[Exercise requirements] Produce as output only the lines below starting at the line with "C1: 470nF (CH, GND) -> 1uF (CH, GND)" and continuing through the line with "R1: none -> 24k (GND, IC2/GP0)", each one exactly as written.

[Data supplied]
========
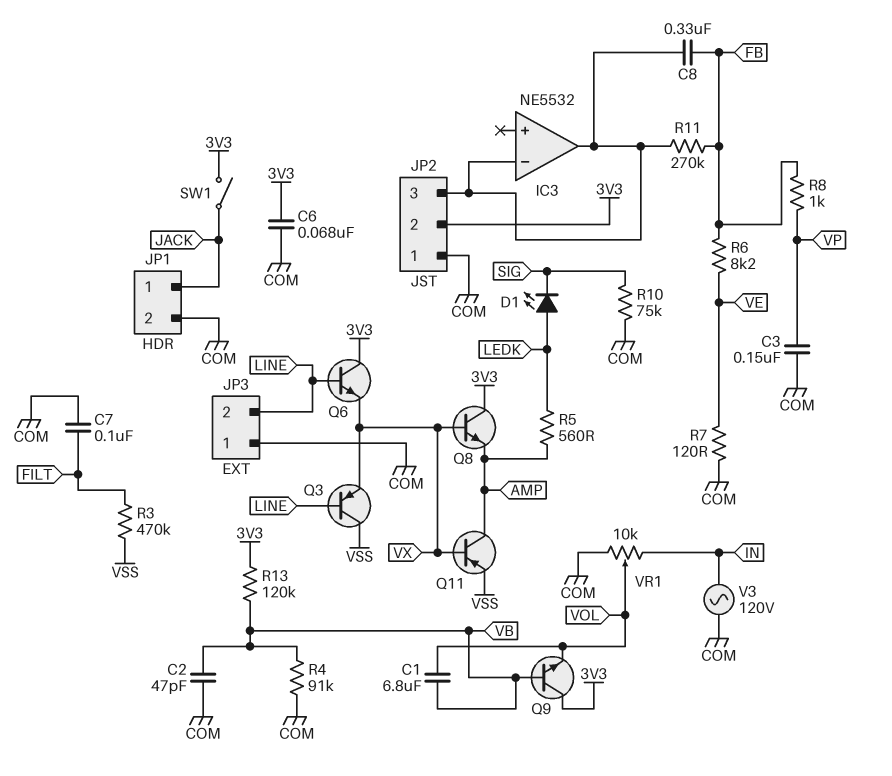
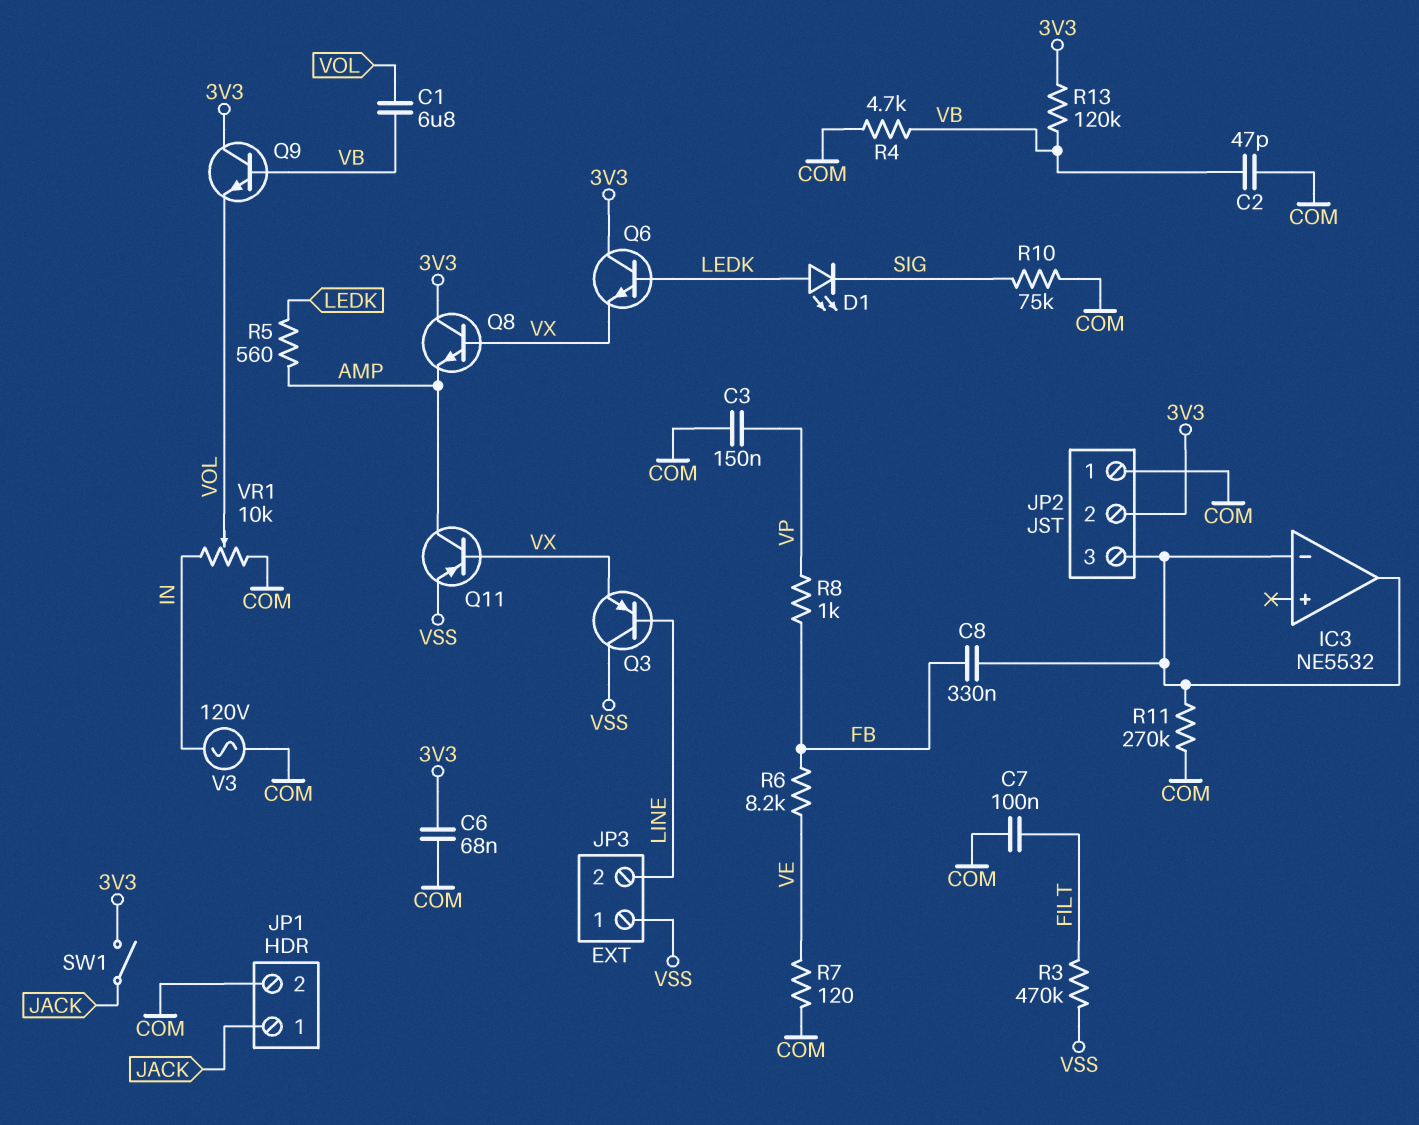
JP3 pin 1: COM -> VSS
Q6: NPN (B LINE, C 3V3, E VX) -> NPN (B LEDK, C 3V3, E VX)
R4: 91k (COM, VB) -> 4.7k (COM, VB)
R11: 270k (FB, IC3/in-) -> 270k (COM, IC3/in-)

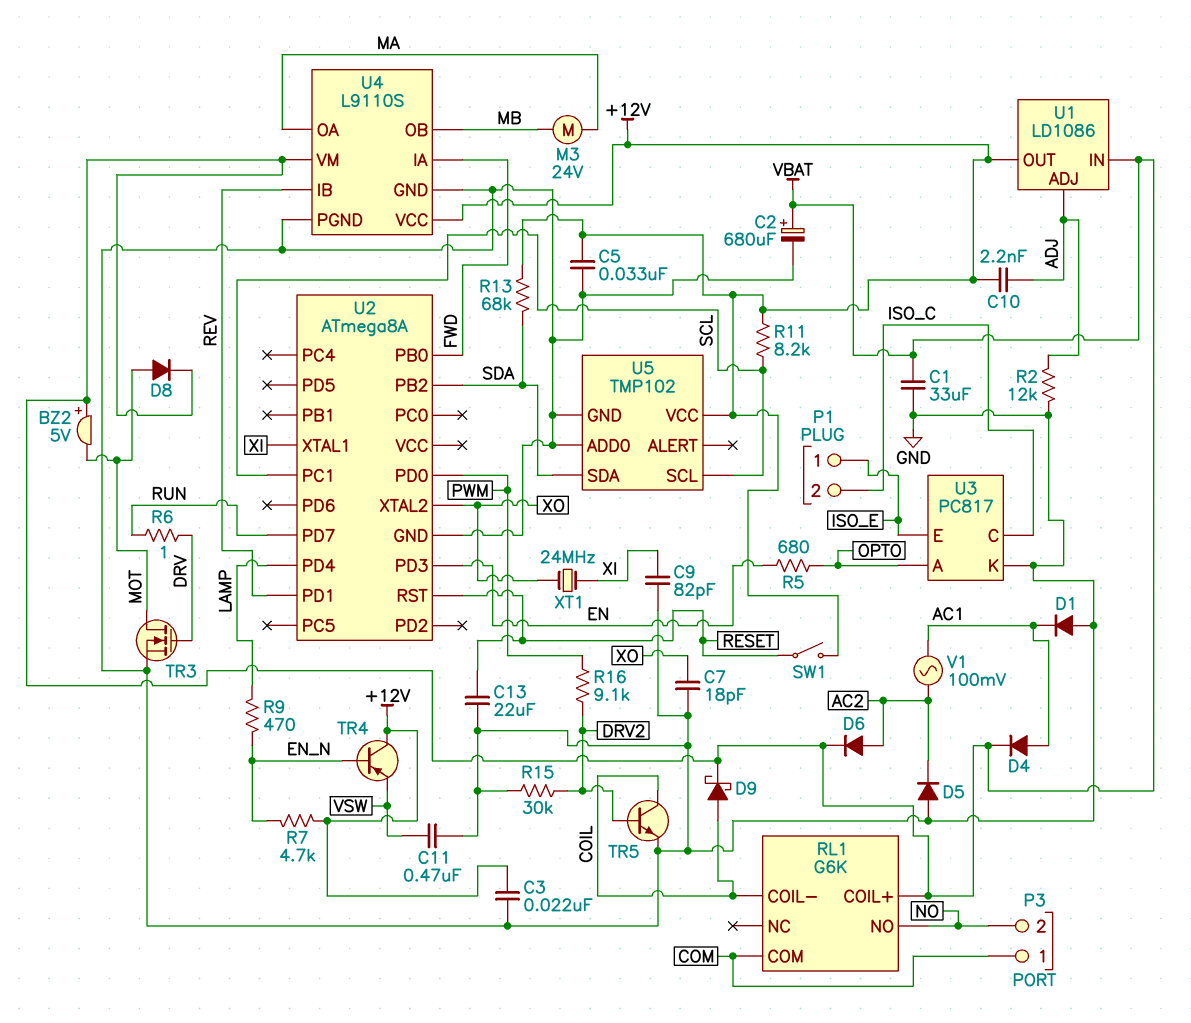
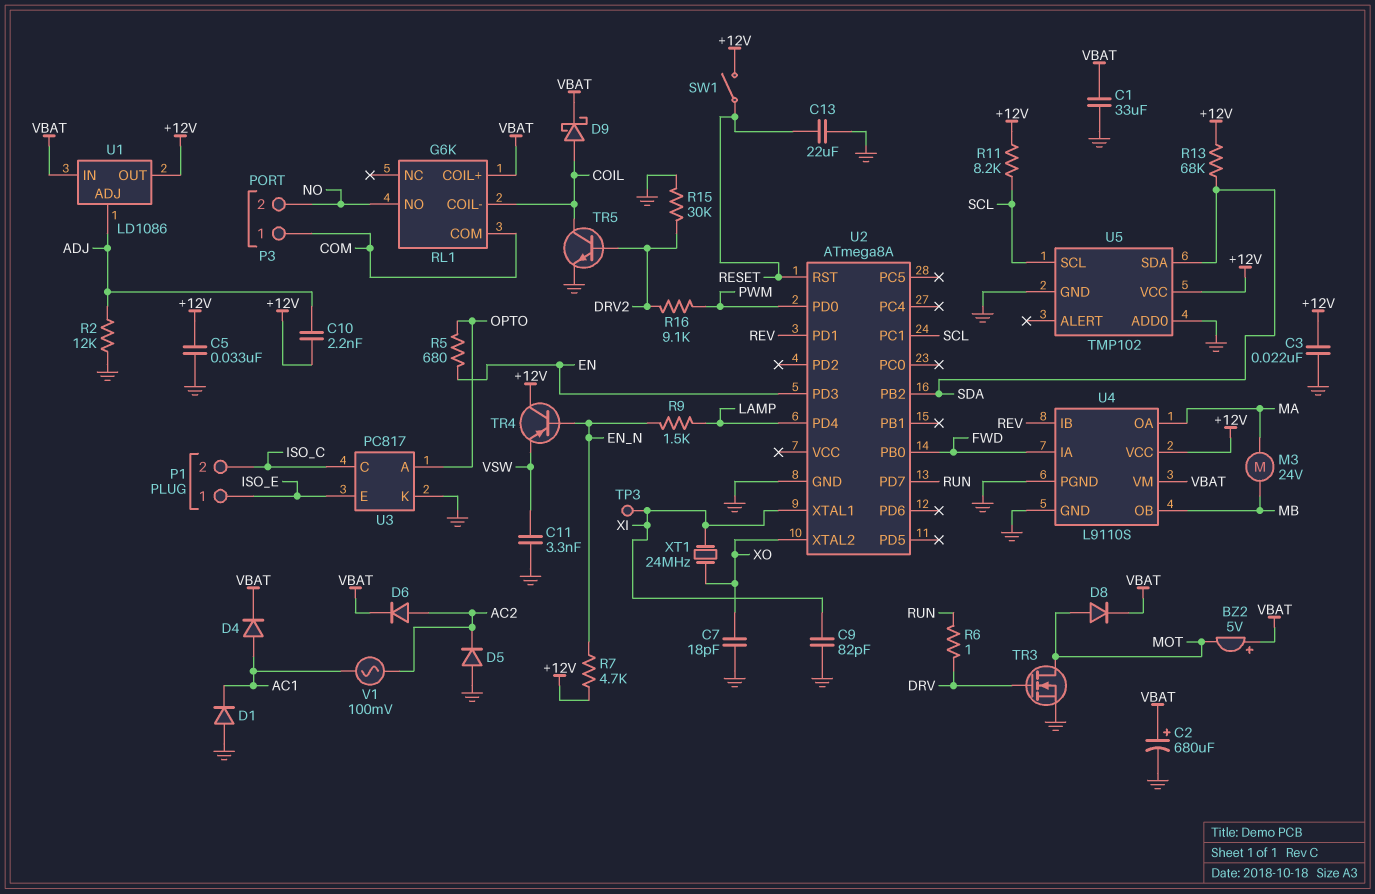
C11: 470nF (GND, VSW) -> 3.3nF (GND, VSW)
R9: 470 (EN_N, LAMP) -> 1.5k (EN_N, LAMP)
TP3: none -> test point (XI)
========
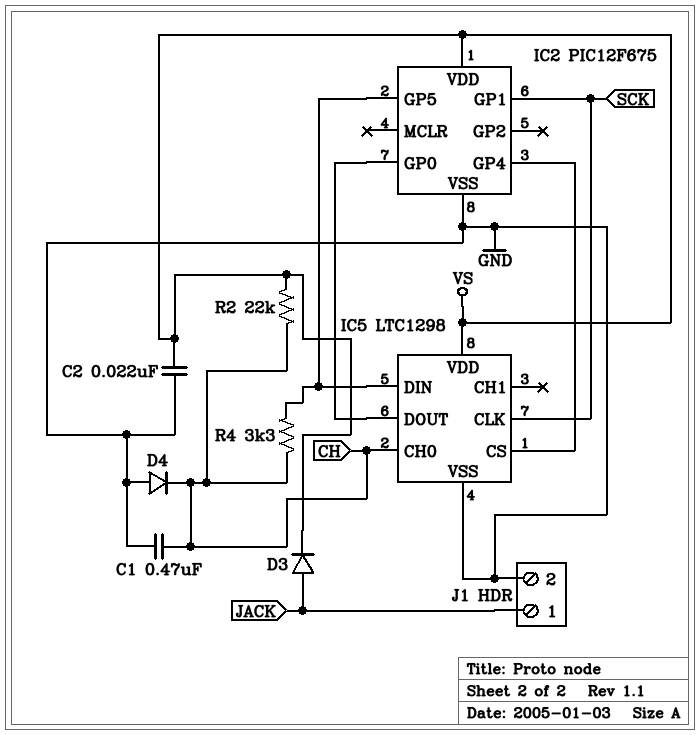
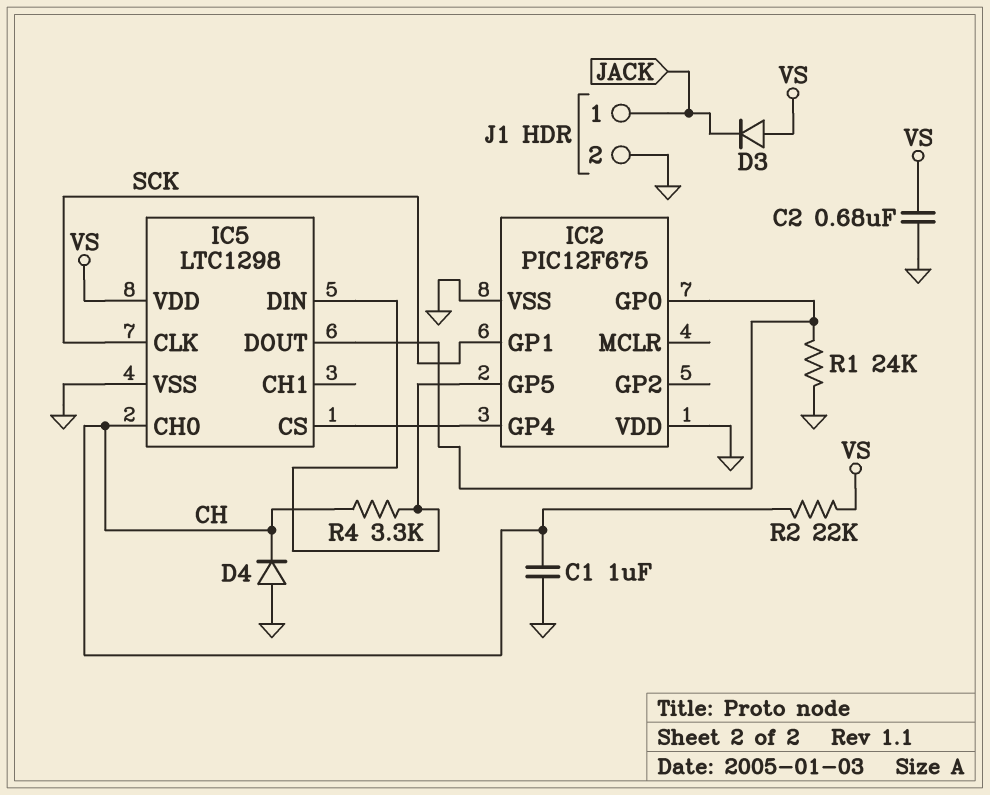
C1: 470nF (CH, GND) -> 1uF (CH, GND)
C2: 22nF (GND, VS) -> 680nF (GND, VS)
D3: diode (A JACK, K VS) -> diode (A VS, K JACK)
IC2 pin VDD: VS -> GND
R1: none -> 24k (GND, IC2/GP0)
========
[Response]
C1: 470nF (CH, GND) -> 1uF (CH, GND)
C2: 22nF (GND, VS) -> 680nF (GND, VS)
D3: diode (A JACK, K VS) -> diode (A VS, K JACK)
IC2 pin VDD: VS -> GND
R1: none -> 24k (GND, IC2/GP0)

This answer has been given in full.